→ **What you need to do**
Count only the lines of the records that hold "RADIO", then give the number without any other words.

Structured diff data
<<<<
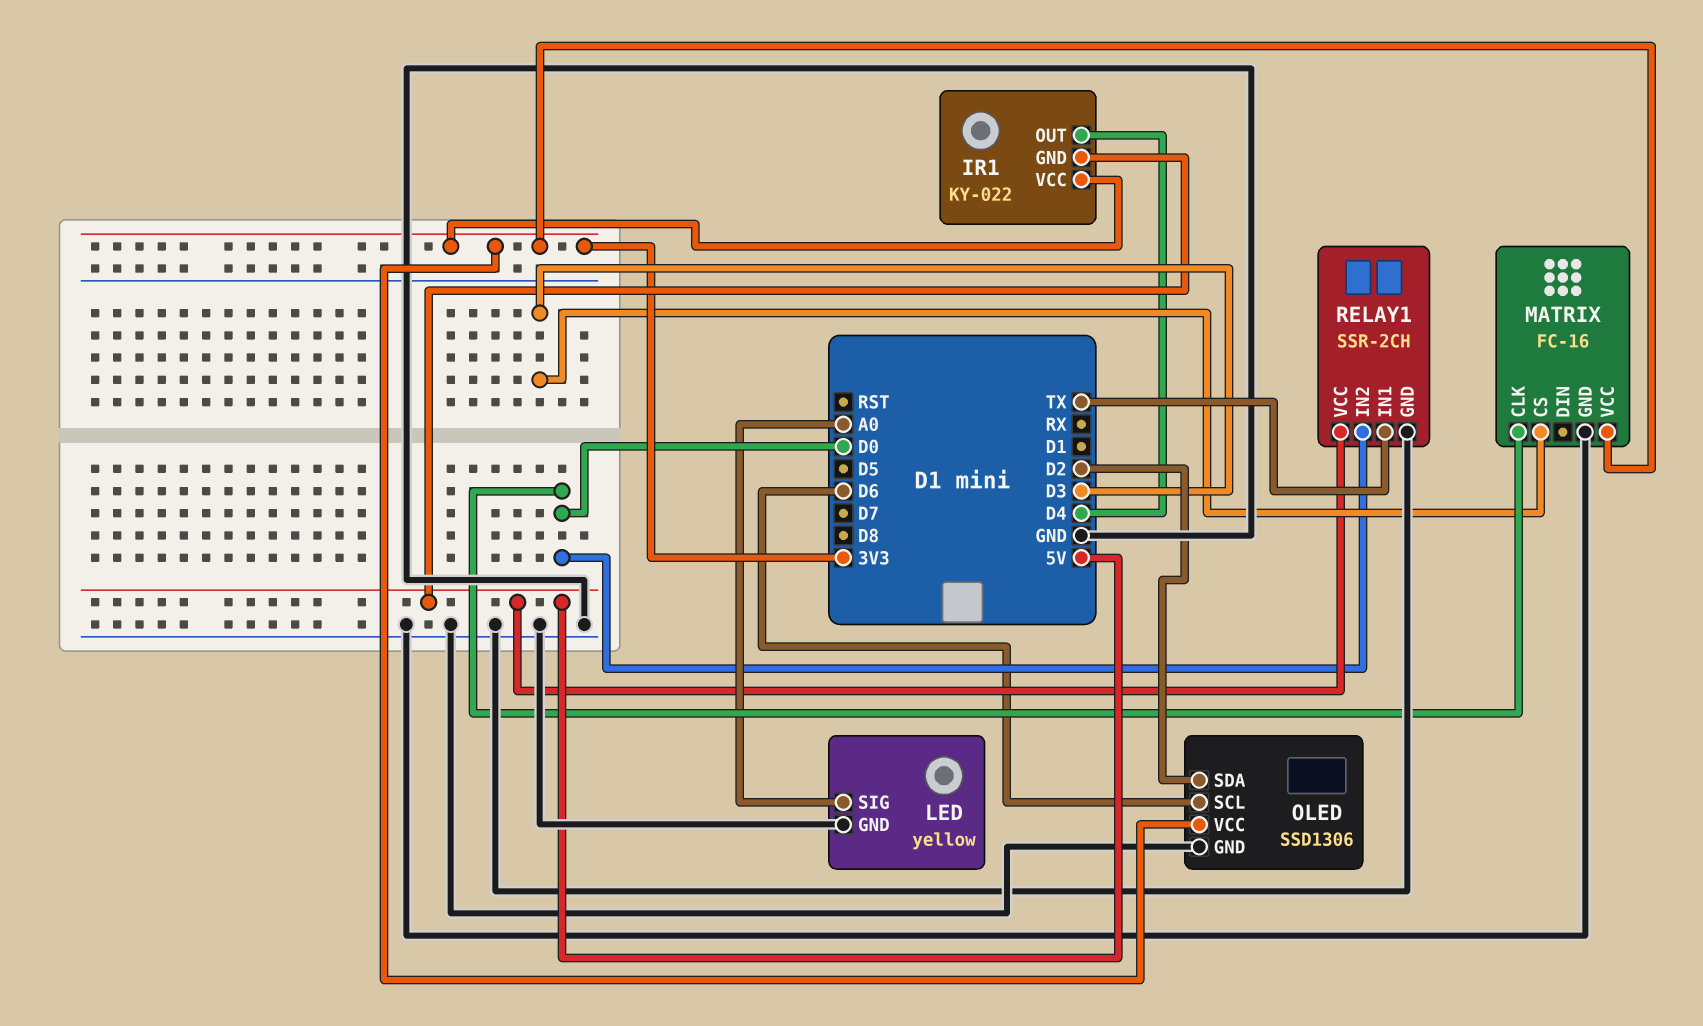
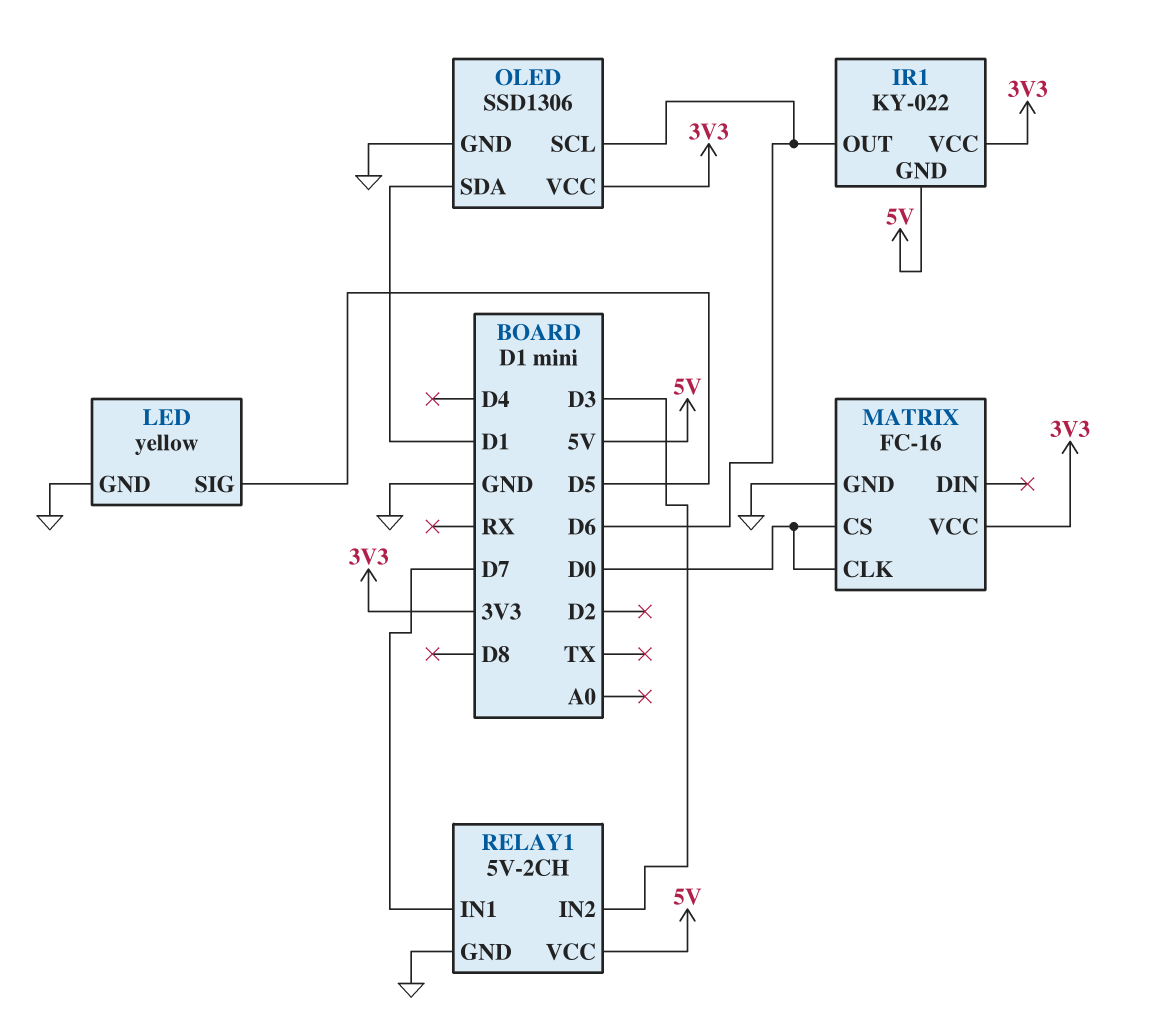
IR1 pin OUT: D4 -> D6
LED pin SIG: A0 -> D5
MATRIX pin CS: D3 -> D0
OLED pin SDA: D2 -> D1
RELAY1: SSR-2CH -> 5V-2CH
RELAY1 pin IN1: TX -> D7
RELAY1 pin IN2: D0 -> D3

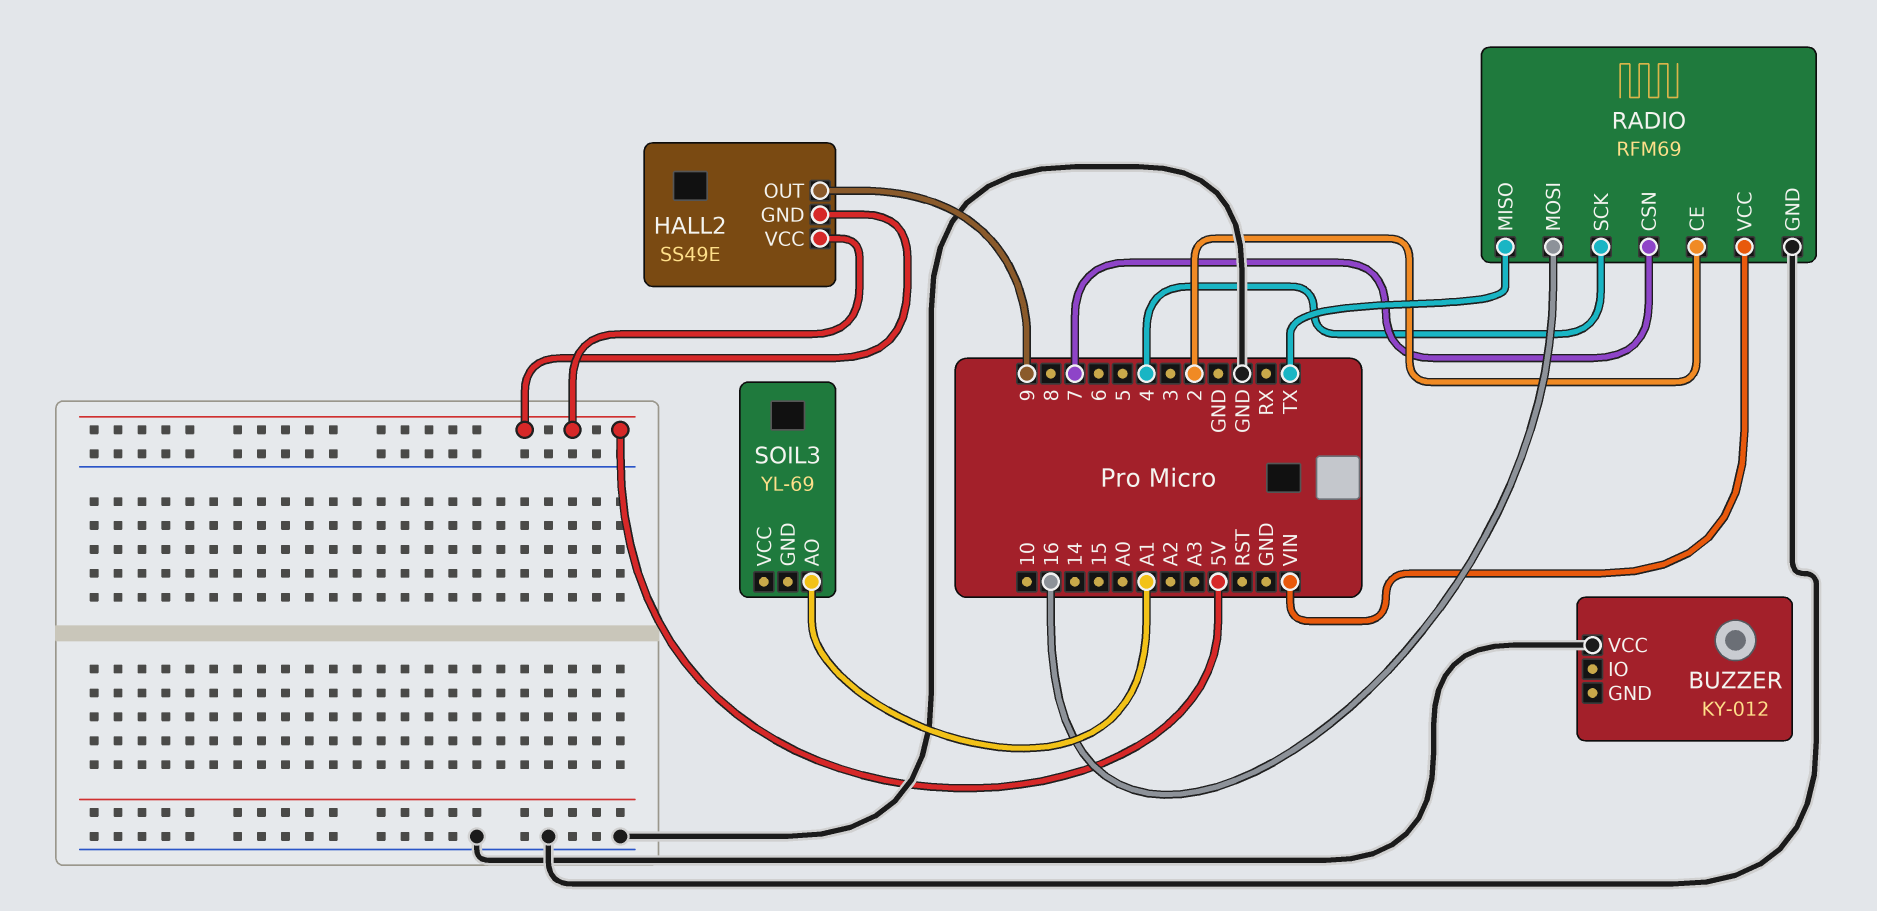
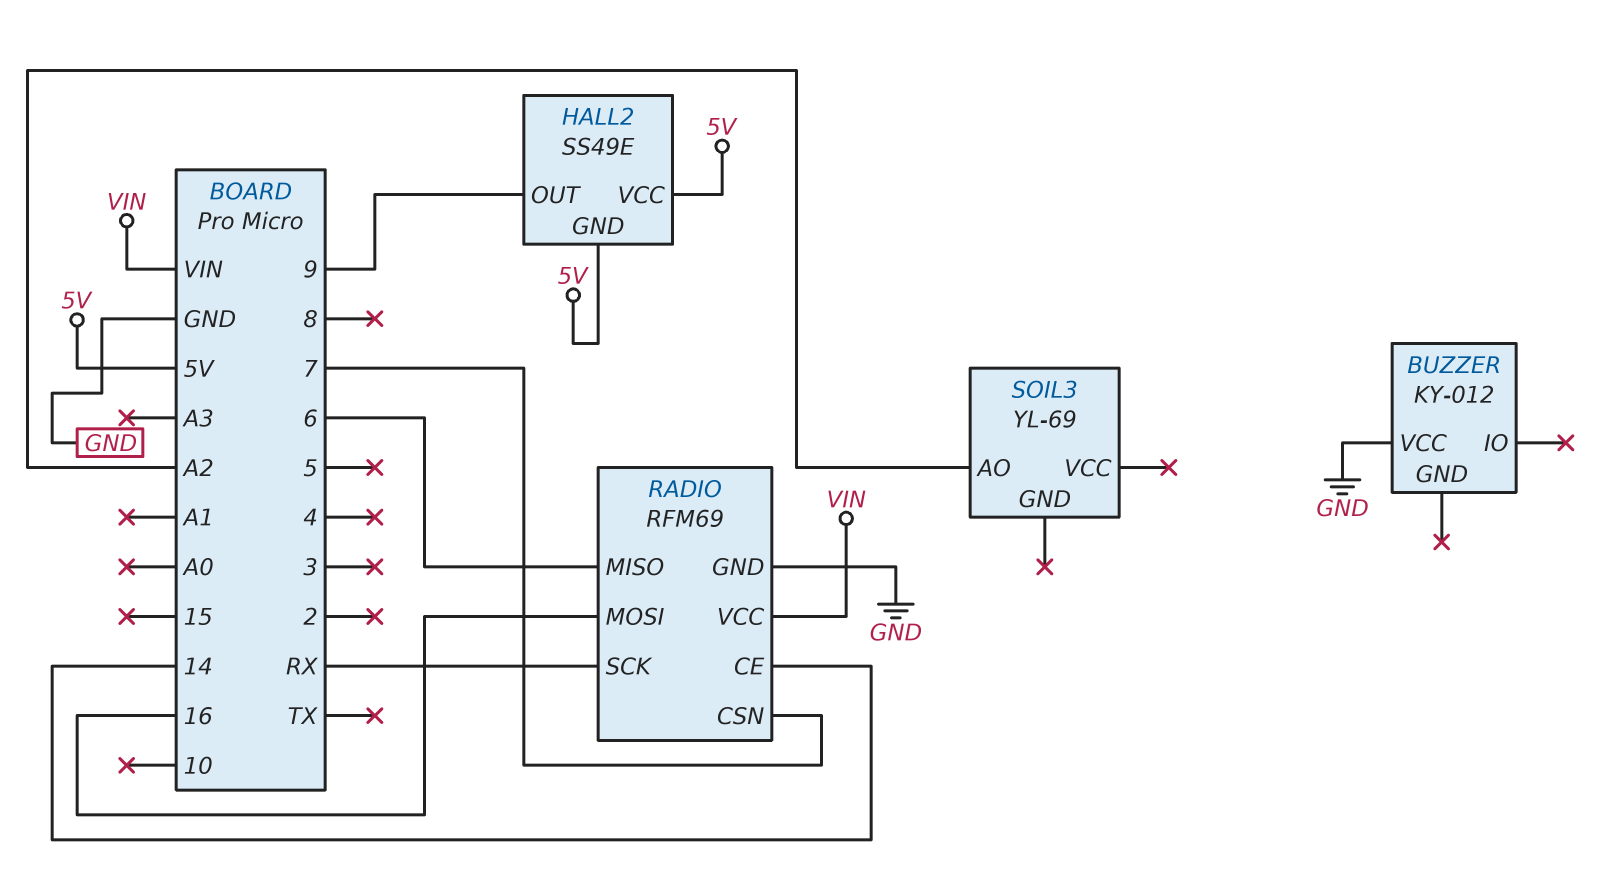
RADIO pin CE: 2 -> 14
RADIO pin MISO: TX -> 6
RADIO pin SCK: 4 -> RX
SOIL3 pin AO: A1 -> A2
>>>>
→ **Task answer**
3